═════ Records to use ═════

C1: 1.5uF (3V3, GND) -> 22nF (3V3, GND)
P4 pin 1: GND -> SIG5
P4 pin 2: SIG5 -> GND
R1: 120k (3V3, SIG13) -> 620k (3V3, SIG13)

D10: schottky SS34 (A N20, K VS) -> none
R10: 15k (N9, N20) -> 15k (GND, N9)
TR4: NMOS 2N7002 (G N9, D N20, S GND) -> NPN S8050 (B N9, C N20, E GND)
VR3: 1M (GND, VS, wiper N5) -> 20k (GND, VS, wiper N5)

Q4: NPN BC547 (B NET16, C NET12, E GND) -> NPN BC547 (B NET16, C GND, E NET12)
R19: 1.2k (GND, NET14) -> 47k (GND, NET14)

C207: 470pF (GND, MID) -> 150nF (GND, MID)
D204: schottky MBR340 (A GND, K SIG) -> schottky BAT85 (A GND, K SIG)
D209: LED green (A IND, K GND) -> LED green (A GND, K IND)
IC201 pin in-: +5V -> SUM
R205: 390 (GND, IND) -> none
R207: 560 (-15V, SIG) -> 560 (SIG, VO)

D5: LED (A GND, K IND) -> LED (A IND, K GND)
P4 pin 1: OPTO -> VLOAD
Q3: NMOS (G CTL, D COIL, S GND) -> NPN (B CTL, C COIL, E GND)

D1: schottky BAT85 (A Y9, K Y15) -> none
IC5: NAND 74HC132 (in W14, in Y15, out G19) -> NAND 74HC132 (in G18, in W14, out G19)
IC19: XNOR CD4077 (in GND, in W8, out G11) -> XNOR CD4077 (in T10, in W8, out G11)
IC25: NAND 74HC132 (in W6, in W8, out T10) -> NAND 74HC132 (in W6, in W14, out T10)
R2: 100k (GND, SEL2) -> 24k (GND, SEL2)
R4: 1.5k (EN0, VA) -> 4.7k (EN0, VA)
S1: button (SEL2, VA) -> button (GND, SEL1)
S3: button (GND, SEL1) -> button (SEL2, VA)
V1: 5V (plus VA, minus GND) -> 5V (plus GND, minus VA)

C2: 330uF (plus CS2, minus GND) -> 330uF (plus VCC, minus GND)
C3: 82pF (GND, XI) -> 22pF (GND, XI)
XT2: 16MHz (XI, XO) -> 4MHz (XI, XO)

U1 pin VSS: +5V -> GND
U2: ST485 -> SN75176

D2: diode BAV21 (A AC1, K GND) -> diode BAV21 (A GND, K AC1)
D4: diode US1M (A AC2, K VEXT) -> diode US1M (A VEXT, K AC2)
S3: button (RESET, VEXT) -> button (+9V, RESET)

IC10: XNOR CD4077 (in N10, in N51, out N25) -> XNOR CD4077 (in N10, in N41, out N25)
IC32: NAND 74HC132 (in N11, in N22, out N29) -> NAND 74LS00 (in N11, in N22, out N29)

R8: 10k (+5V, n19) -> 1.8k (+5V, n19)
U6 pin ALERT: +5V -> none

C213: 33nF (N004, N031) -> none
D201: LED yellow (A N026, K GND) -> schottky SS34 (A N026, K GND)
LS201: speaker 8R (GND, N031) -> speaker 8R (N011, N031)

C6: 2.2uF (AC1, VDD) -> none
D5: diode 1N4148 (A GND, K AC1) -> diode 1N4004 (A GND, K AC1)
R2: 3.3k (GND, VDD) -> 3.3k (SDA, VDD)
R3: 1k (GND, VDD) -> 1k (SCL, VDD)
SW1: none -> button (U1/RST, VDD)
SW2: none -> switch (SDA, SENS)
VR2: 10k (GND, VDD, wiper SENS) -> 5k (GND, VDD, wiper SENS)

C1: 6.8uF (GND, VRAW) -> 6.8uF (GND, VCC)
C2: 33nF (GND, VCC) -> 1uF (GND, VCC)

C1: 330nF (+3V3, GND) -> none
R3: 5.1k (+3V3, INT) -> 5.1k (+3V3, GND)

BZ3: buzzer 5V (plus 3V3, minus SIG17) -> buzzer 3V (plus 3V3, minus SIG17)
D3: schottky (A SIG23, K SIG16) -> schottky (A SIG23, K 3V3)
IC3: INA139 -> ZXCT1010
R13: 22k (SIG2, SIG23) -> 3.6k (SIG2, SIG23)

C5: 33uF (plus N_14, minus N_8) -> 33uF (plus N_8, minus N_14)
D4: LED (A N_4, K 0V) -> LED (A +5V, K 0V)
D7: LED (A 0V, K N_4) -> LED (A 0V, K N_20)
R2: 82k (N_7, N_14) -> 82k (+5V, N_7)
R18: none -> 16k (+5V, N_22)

═════

Assignment — The records are to be duplicated in full, with every word kept exactly.

Result of this exercise —
C1: 1.5uF (3V3, GND) -> 22nF (3V3, GND)
P4 pin 1: GND -> SIG5
P4 pin 2: SIG5 -> GND
R1: 120k (3V3, SIG13) -> 620k (3V3, SIG13)

D10: schottky SS34 (A N20, K VS) -> none
R10: 15k (N9, N20) -> 15k (GND, N9)
TR4: NMOS 2N7002 (G N9, D N20, S GND) -> NPN S8050 (B N9, C N20, E GND)
VR3: 1M (GND, VS, wiper N5) -> 20k (GND, VS, wiper N5)

Q4: NPN BC547 (B NET16, C NET12, E GND) -> NPN BC547 (B NET16, C GND, E NET12)
R19: 1.2k (GND, NET14) -> 47k (GND, NET14)

C207: 470pF (GND, MID) -> 150nF (GND, MID)
D204: schottky MBR340 (A GND, K SIG) -> schottky BAT85 (A GND, K SIG)
D209: LED green (A IND, K GND) -> LED green (A GND, K IND)
IC201 pin in-: +5V -> SUM
R205: 390 (GND, IND) -> none
R207: 560 (-15V, SIG) -> 560 (SIG, VO)

D5: LED (A GND, K IND) -> LED (A IND, K GND)
P4 pin 1: OPTO -> VLOAD
Q3: NMOS (G CTL, D COIL, S GND) -> NPN (B CTL, C COIL, E GND)

D1: schottky BAT85 (A Y9, K Y15) -> none
IC5: NAND 74HC132 (in W14, in Y15, out G19) -> NAND 74HC132 (in G18, in W14, out G19)
IC19: XNOR CD4077 (in GND, in W8, out G11) -> XNOR CD4077 (in T10, in W8, out G11)
IC25: NAND 74HC132 (in W6, in W8, out T10) -> NAND 74HC132 (in W6, in W14, out T10)
R2: 100k (GND, SEL2) -> 24k (GND, SEL2)
R4: 1.5k (EN0, VA) -> 4.7k (EN0, VA)
S1: button (SEL2, VA) -> button (GND, SEL1)
S3: button (GND, SEL1) -> button (SEL2, VA)
V1: 5V (plus VA, minus GND) -> 5V (plus GND, minus VA)

C2: 330uF (plus CS2, minus GND) -> 330uF (plus VCC, minus GND)
C3: 82pF (GND, XI) -> 22pF (GND, XI)
XT2: 16MHz (XI, XO) -> 4MHz (XI, XO)

U1 pin VSS: +5V -> GND
U2: ST485 -> SN75176

D2: diode BAV21 (A AC1, K GND) -> diode BAV21 (A GND, K AC1)
D4: diode US1M (A AC2, K VEXT) -> diode US1M (A VEXT, K AC2)
S3: button (RESET, VEXT) -> button (+9V, RESET)

IC10: XNOR CD4077 (in N10, in N51, out N25) -> XNOR CD4077 (in N10, in N41, out N25)
IC32: NAND 74HC132 (in N11, in N22, out N29) -> NAND 74LS00 (in N11, in N22, out N29)

R8: 10k (+5V, n19) -> 1.8k (+5V, n19)
U6 pin ALERT: +5V -> none

C213: 33nF (N004, N031) -> none
D201: LED yellow (A N026, K GND) -> schottky SS34 (A N026, K GND)
LS201: speaker 8R (GND, N031) -> speaker 8R (N011, N031)

C6: 2.2uF (AC1, VDD) -> none
D5: diode 1N4148 (A GND, K AC1) -> diode 1N4004 (A GND, K AC1)
R2: 3.3k (GND, VDD) -> 3.3k (SDA, VDD)
R3: 1k (GND, VDD) -> 1k (SCL, VDD)
SW1: none -> button (U1/RST, VDD)
SW2: none -> switch (SDA, SENS)
VR2: 10k (GND, VDD, wiper SENS) -> 5k (GND, VDD, wiper SENS)

C1: 6.8uF (GND, VRAW) -> 6.8uF (GND, VCC)
C2: 33nF (GND, VCC) -> 1uF (GND, VCC)

C1: 330nF (+3V3, GND) -> none
R3: 5.1k (+3V3, INT) -> 5.1k (+3V3, GND)

BZ3: buzzer 5V (plus 3V3, minus SIG17) -> buzzer 3V (plus 3V3, minus SIG17)
D3: schottky (A SIG23, K SIG16) -> schottky (A SIG23, K 3V3)
IC3: INA139 -> ZXCT1010
R13: 22k (SIG2, SIG23) -> 3.6k (SIG2, SIG23)

C5: 33uF (plus N_14, minus N_8) -> 33uF (plus N_8, minus N_14)
D4: LED (A N_4, K 0V) -> LED (A +5V, K 0V)
D7: LED (A 0V, K N_4) -> LED (A 0V, K N_20)
R2: 82k (N_7, N_14) -> 82k (+5V, N_7)
R18: none -> 16k (+5V, N_22)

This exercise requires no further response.